SUPPLIED RECORDS –

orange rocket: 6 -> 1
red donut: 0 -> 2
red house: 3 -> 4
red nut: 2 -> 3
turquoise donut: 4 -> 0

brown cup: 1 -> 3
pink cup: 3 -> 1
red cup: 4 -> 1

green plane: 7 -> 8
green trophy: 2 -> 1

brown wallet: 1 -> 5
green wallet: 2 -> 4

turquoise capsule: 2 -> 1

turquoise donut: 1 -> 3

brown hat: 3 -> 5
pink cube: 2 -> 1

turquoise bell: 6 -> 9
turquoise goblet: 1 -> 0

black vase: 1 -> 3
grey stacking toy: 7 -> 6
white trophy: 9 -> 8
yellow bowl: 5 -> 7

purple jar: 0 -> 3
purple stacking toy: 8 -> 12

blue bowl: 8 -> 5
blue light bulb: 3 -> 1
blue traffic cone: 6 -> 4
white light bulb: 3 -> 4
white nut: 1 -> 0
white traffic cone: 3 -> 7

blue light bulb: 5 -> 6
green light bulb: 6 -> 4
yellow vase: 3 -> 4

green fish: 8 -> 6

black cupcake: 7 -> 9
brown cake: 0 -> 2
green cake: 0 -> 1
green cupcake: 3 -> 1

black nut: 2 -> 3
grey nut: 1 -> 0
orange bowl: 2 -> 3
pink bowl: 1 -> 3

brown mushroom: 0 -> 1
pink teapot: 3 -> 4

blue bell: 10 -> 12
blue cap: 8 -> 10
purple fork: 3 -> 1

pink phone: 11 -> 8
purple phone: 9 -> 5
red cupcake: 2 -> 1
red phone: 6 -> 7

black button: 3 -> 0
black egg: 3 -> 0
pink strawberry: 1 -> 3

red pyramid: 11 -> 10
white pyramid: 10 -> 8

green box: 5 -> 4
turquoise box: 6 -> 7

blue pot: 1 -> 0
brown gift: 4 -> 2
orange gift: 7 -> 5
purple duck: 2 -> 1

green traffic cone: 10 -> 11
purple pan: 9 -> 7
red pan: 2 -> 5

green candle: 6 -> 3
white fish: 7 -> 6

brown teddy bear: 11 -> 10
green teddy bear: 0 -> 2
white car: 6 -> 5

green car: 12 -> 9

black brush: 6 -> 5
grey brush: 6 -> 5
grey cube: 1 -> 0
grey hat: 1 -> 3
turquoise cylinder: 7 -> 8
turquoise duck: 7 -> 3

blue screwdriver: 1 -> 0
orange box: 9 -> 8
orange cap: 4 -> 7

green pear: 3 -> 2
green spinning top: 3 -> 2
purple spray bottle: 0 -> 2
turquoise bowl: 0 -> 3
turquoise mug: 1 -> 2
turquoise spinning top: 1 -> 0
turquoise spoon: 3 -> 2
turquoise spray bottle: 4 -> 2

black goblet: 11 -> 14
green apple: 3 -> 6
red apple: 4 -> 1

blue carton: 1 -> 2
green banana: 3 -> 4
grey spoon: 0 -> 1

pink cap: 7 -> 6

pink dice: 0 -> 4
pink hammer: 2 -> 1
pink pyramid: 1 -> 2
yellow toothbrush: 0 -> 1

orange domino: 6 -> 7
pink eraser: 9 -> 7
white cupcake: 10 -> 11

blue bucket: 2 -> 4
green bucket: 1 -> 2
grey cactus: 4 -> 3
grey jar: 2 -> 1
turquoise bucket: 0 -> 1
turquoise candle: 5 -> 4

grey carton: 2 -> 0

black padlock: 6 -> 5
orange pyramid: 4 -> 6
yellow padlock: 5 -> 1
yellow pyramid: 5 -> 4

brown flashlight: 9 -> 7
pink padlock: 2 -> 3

WHAT THE TASK REQUIRES – Write out the records shown above, exactly as they appear.

FINISHED TASK –
orange rocket: 6 -> 1
red donut: 0 -> 2
red house: 3 -> 4
red nut: 2 -> 3
turquoise donut: 4 -> 0

brown cup: 1 -> 3
pink cup: 3 -> 1
red cup: 4 -> 1

green plane: 7 -> 8
green trophy: 2 -> 1

brown wallet: 1 -> 5
green wallet: 2 -> 4

turquoise capsule: 2 -> 1

turquoise donut: 1 -> 3

brown hat: 3 -> 5
pink cube: 2 -> 1

turquoise bell: 6 -> 9
turquoise goblet: 1 -> 0

black vase: 1 -> 3
grey stacking toy: 7 -> 6
white trophy: 9 -> 8
yellow bowl: 5 -> 7

purple jar: 0 -> 3
purple stacking toy: 8 -> 12

blue bowl: 8 -> 5
blue light bulb: 3 -> 1
blue traffic cone: 6 -> 4
white light bulb: 3 -> 4
white nut: 1 -> 0
white traffic cone: 3 -> 7

blue light bulb: 5 -> 6
green light bulb: 6 -> 4
yellow vase: 3 -> 4

green fish: 8 -> 6

black cupcake: 7 -> 9
brown cake: 0 -> 2
green cake: 0 -> 1
green cupcake: 3 -> 1

black nut: 2 -> 3
grey nut: 1 -> 0
orange bowl: 2 -> 3
pink bowl: 1 -> 3

brown mushroom: 0 -> 1
pink teapot: 3 -> 4

blue bell: 10 -> 12
blue cap: 8 -> 10
purple fork: 3 -> 1

pink phone: 11 -> 8
purple phone: 9 -> 5
red cupcake: 2 -> 1
red phone: 6 -> 7

black button: 3 -> 0
black egg: 3 -> 0
pink strawberry: 1 -> 3

red pyramid: 11 -> 10
white pyramid: 10 -> 8

green box: 5 -> 4
turquoise box: 6 -> 7

blue pot: 1 -> 0
brown gift: 4 -> 2
orange gift: 7 -> 5
purple duck: 2 -> 1

green traffic cone: 10 -> 11
purple pan: 9 -> 7
red pan: 2 -> 5

green candle: 6 -> 3
white fish: 7 -> 6

brown teddy bear: 11 -> 10
green teddy bear: 0 -> 2
white car: 6 -> 5

green car: 12 -> 9

black brush: 6 -> 5
grey brush: 6 -> 5
grey cube: 1 -> 0
grey hat: 1 -> 3
turquoise cylinder: 7 -> 8
turquoise duck: 7 -> 3

blue screwdriver: 1 -> 0
orange box: 9 -> 8
orange cap: 4 -> 7

green pear: 3 -> 2
green spinning top: 3 -> 2
purple spray bottle: 0 -> 2
turquoise bowl: 0 -> 3
turquoise mug: 1 -> 2
turquoise spinning top: 1 -> 0
turquoise spoon: 3 -> 2
turquoise spray bottle: 4 -> 2

black goblet: 11 -> 14
green apple: 3 -> 6
red apple: 4 -> 1

blue carton: 1 -> 2
green banana: 3 -> 4
grey spoon: 0 -> 1

pink cap: 7 -> 6

pink dice: 0 -> 4
pink hammer: 2 -> 1
pink pyramid: 1 -> 2
yellow toothbrush: 0 -> 1

orange domino: 6 -> 7
pink eraser: 9 -> 7
white cupcake: 10 -> 11

blue bucket: 2 -> 4
green bucket: 1 -> 2
grey cactus: 4 -> 3
grey jar: 2 -> 1
turquoise bucket: 0 -> 1
turquoise candle: 5 -> 4

grey carton: 2 -> 0

black padlock: 6 -> 5
orange pyramid: 4 -> 6
yellow padlock: 5 -> 1
yellow pyramid: 5 -> 4

brown flashlight: 9 -> 7
pink padlock: 2 -> 3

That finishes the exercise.